◆ WRITTEN INSTRUCTION
Without omitting anything, retype the data that follows.

◆ Saved data entries

== == ==

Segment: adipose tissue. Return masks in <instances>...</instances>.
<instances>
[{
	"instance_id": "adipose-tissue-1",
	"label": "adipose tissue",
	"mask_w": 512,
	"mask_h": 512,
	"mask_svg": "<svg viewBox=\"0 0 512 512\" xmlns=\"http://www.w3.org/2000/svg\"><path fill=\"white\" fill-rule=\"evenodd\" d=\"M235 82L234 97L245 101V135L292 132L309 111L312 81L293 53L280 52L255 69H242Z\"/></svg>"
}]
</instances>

== == ==

◆ EXPECTED ANSWER
Segment: adipose tissue. Return masks in <instances>...</instances>.
<instances>
[{
	"instance_id": "adipose-tissue-1",
	"label": "adipose tissue",
	"mask_w": 512,
	"mask_h": 512,
	"mask_svg": "<svg viewBox=\"0 0 512 512\" xmlns=\"http://www.w3.org/2000/svg\"><path fill=\"white\" fill-rule=\"evenodd\" d=\"M235 82L234 97L245 101V135L292 132L309 111L312 81L293 53L280 52L255 69H242Z\"/></svg>"
}]
</instances>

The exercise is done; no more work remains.